REQUIRED WORK
With the exception of the pictures, write out the data below precisely.

[EXERCISE MATERIALS]

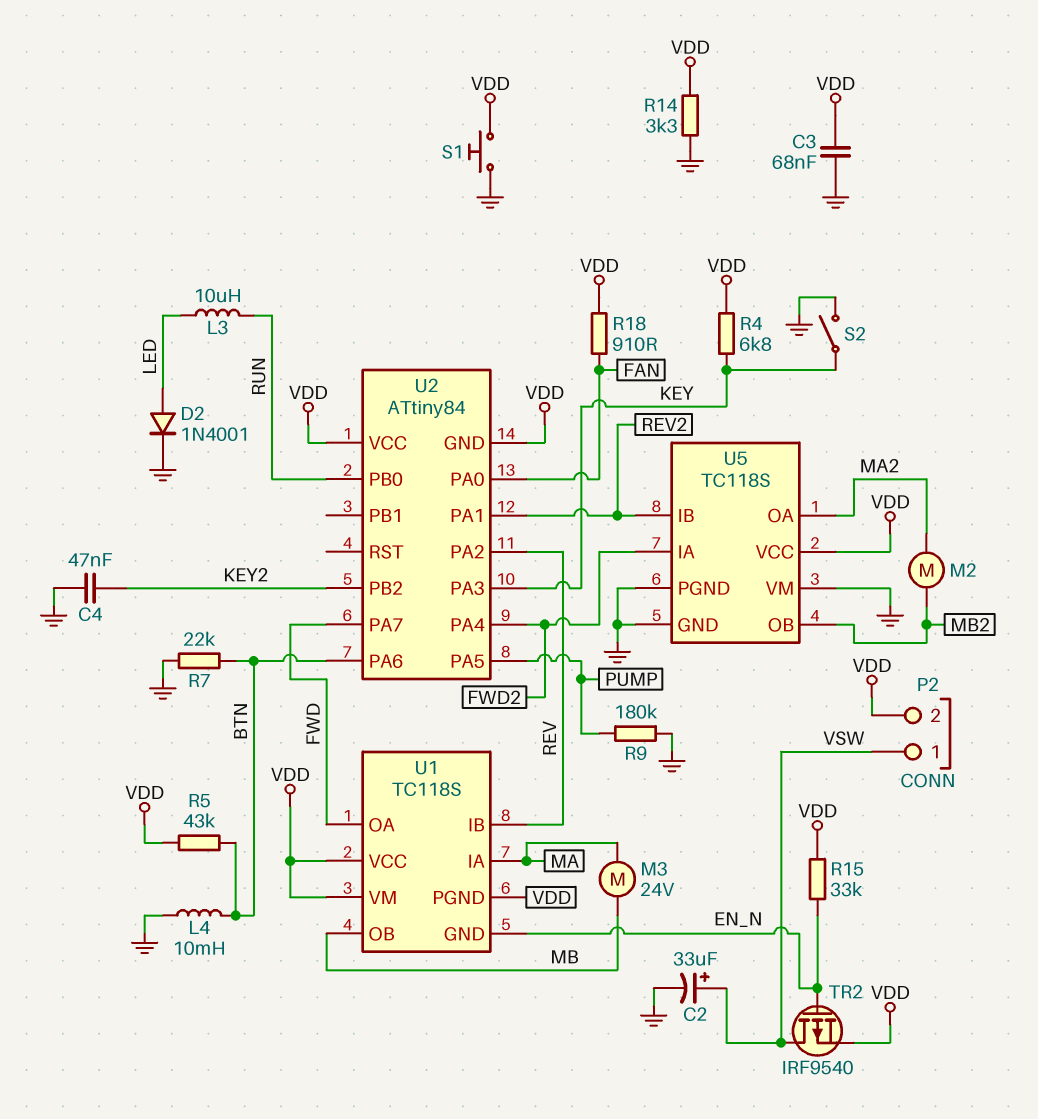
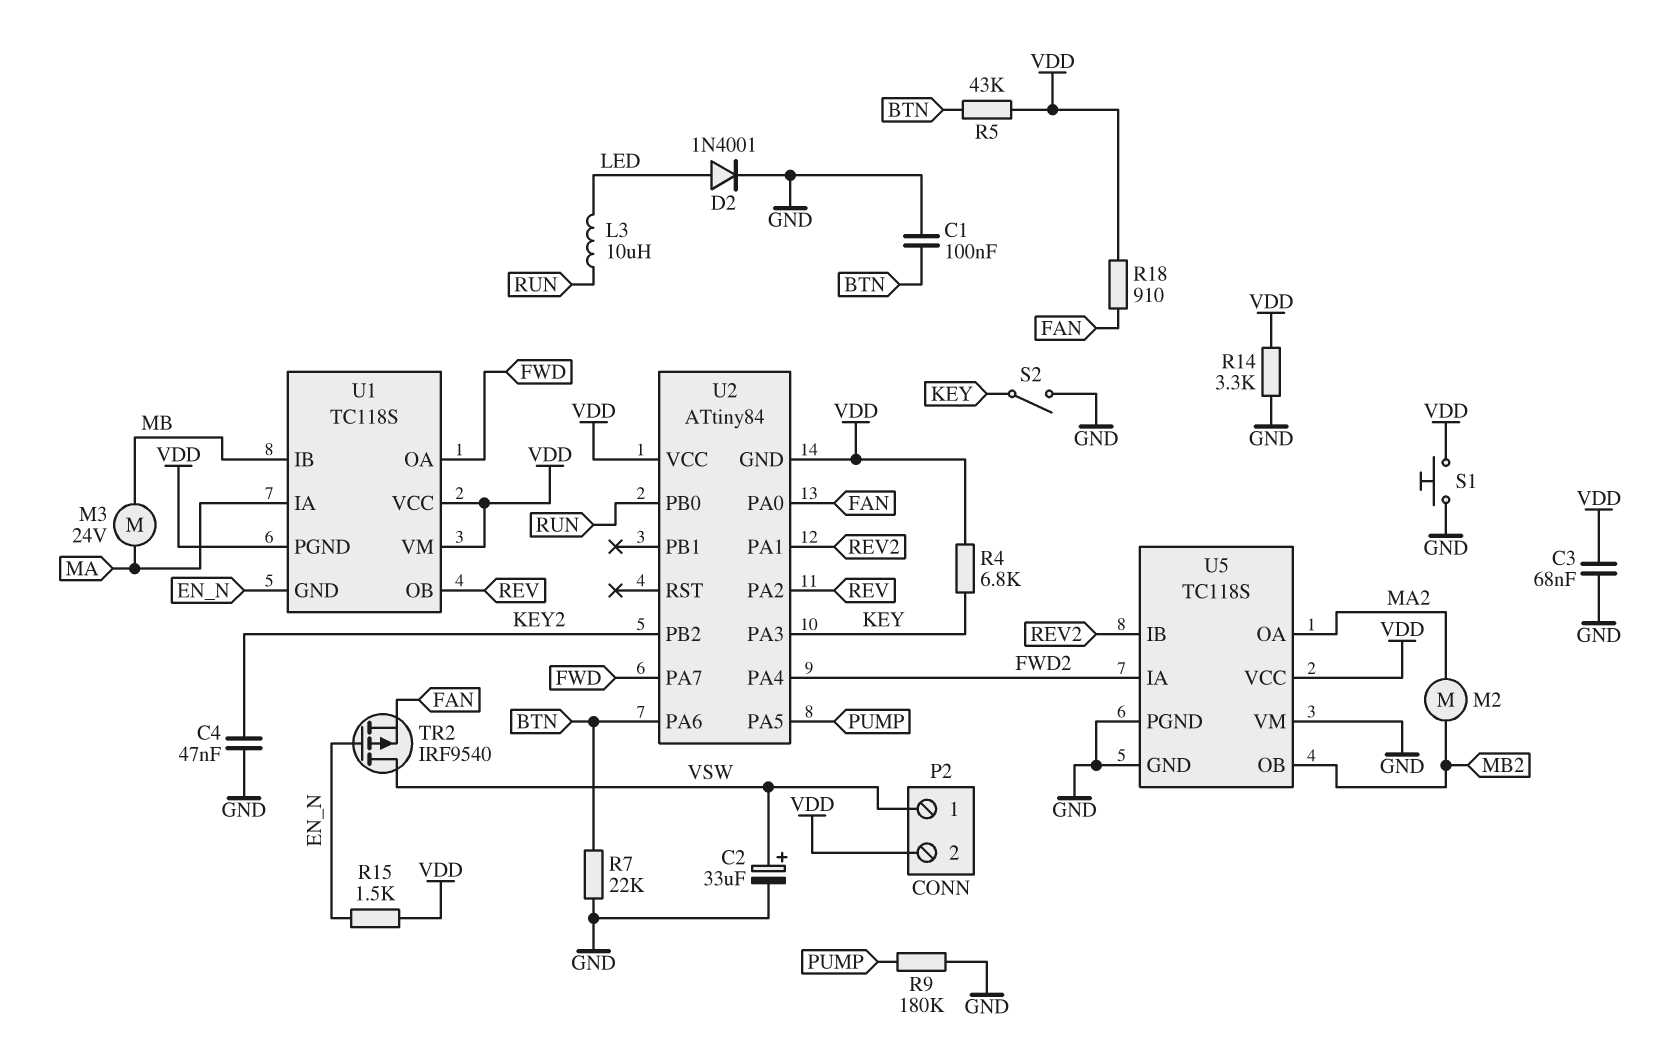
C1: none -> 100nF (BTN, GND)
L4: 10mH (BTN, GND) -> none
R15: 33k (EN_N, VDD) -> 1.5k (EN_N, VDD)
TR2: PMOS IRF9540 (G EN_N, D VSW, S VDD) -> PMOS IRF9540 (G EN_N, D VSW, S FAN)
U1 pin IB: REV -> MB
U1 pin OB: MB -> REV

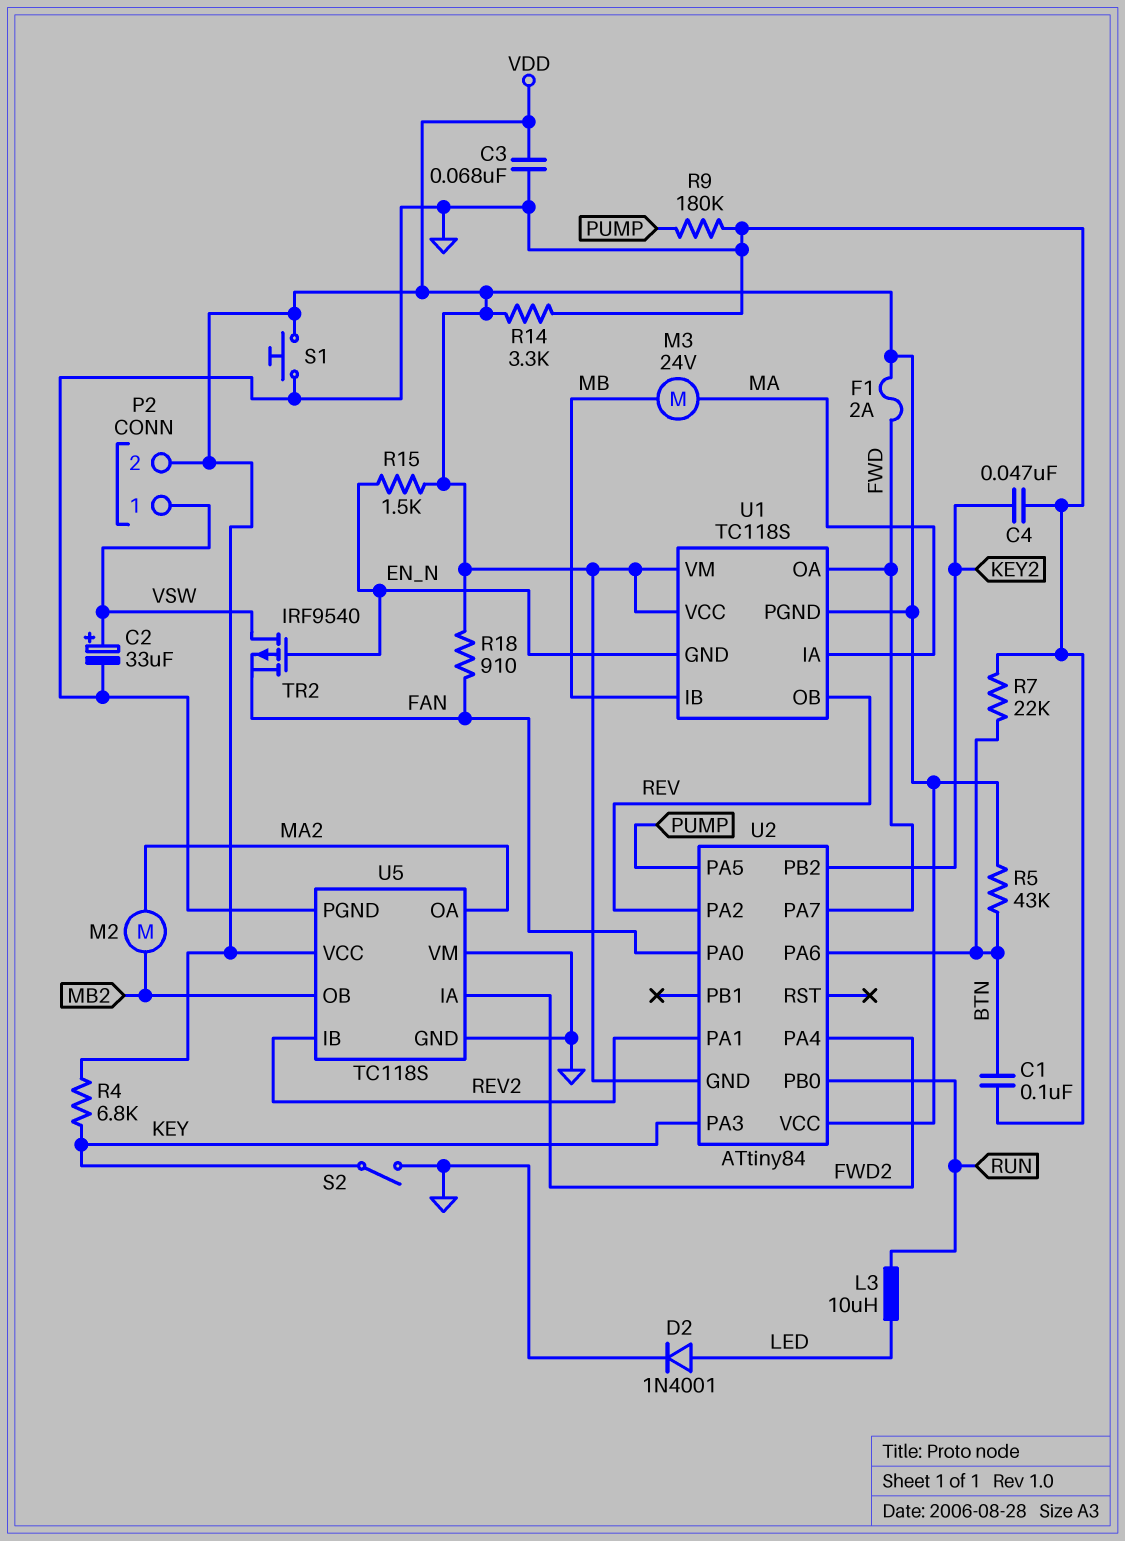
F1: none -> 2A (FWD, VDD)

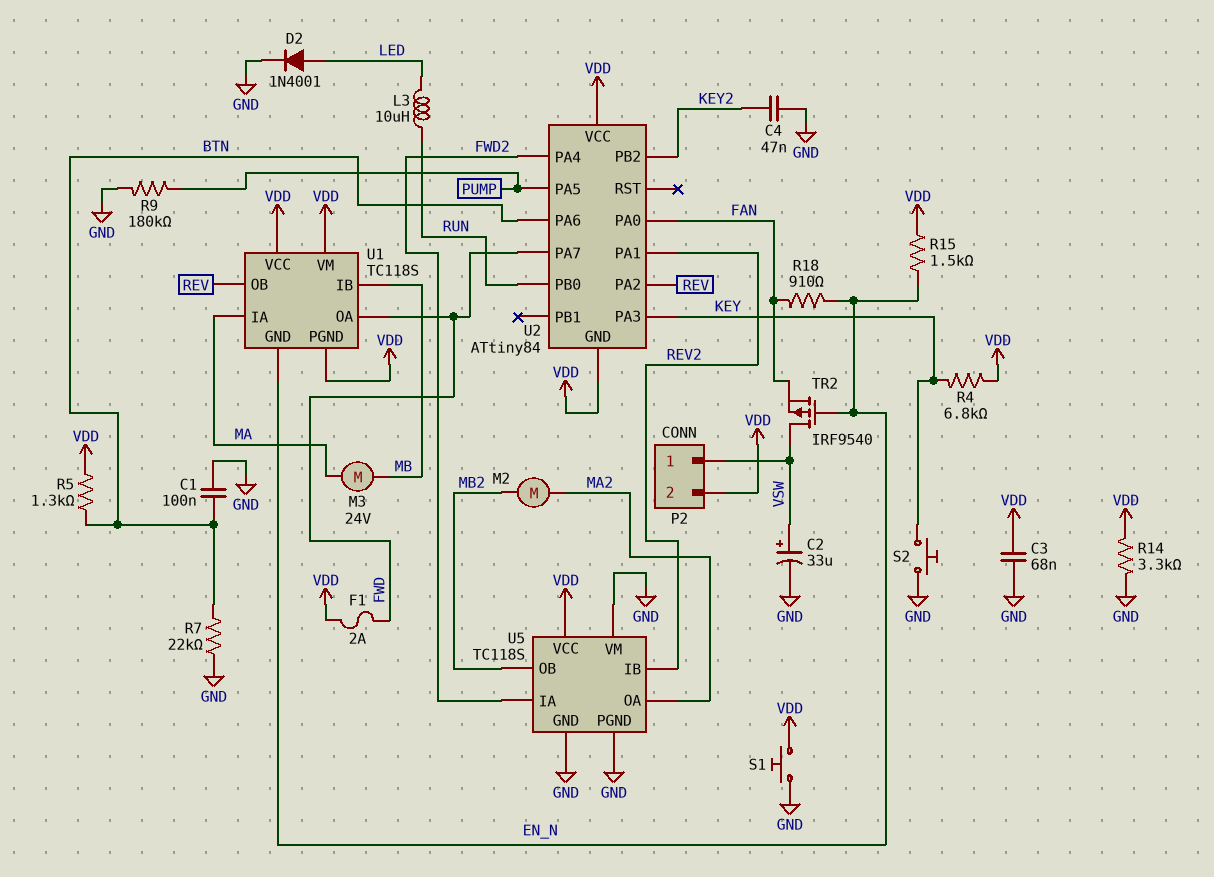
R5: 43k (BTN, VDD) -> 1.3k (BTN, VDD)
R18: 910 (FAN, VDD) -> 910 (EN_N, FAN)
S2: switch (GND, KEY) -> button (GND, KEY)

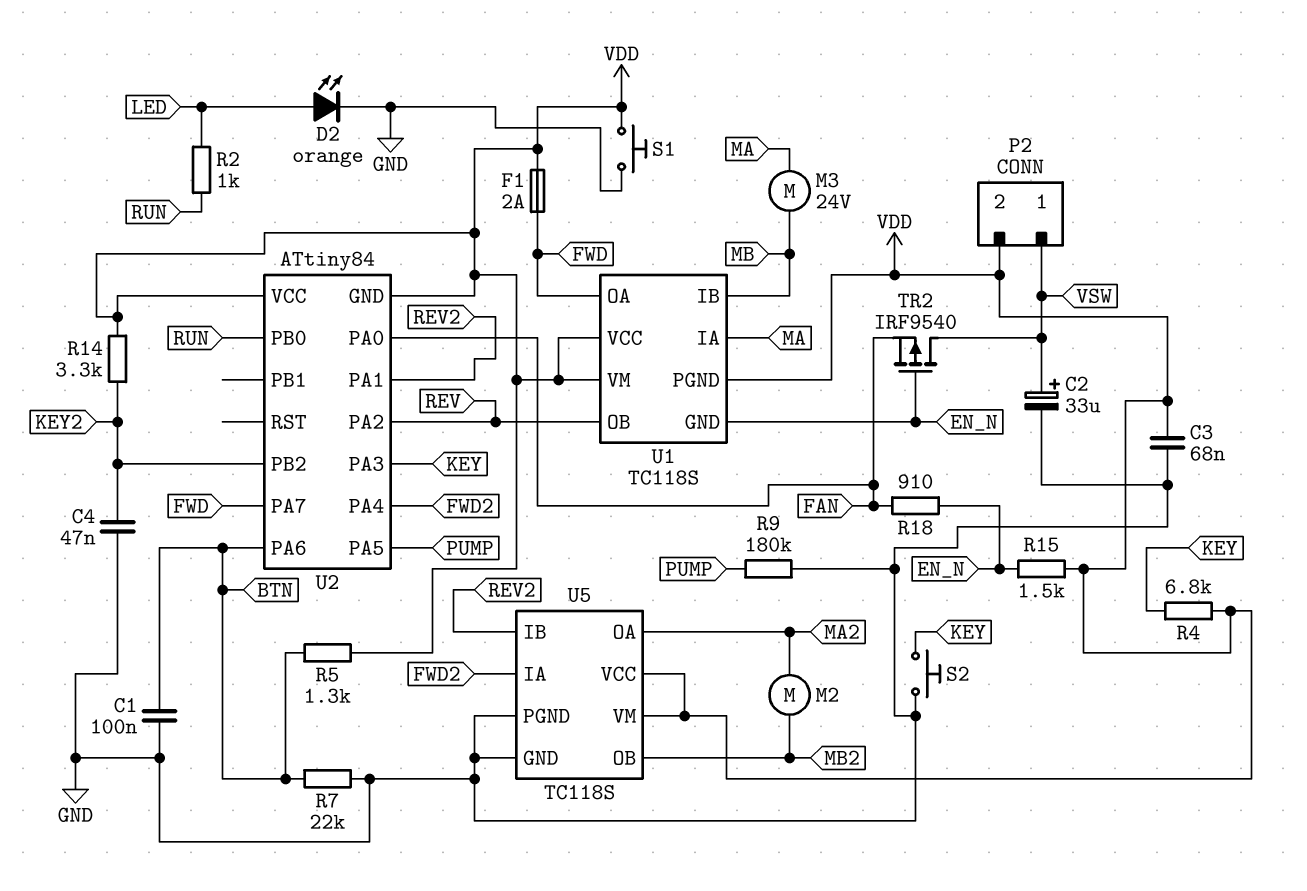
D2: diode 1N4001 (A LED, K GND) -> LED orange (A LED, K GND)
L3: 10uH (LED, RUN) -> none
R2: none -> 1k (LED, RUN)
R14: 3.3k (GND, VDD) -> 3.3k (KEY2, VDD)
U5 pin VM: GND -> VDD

[/EXERCISE MATERIALS]

TASK SOLUTION
C1: none -> 100nF (BTN, GND)
L4: 10mH (BTN, GND) -> none
R15: 33k (EN_N, VDD) -> 1.5k (EN_N, VDD)
TR2: PMOS IRF9540 (G EN_N, D VSW, S VDD) -> PMOS IRF9540 (G EN_N, D VSW, S FAN)
U1 pin IB: REV -> MB
U1 pin OB: MB -> REV

F1: none -> 2A (FWD, VDD)

R5: 43k (BTN, VDD) -> 1.3k (BTN, VDD)
R18: 910 (FAN, VDD) -> 910 (EN_N, FAN)
S2: switch (GND, KEY) -> button (GND, KEY)

D2: diode 1N4001 (A LED, K GND) -> LED orange (A LED, K GND)
L3: 10uH (LED, RUN) -> none
R2: none -> 1k (LED, RUN)
R14: 3.3k (GND, VDD) -> 3.3k (KEY2, VDD)
U5 pin VM: GND -> VDD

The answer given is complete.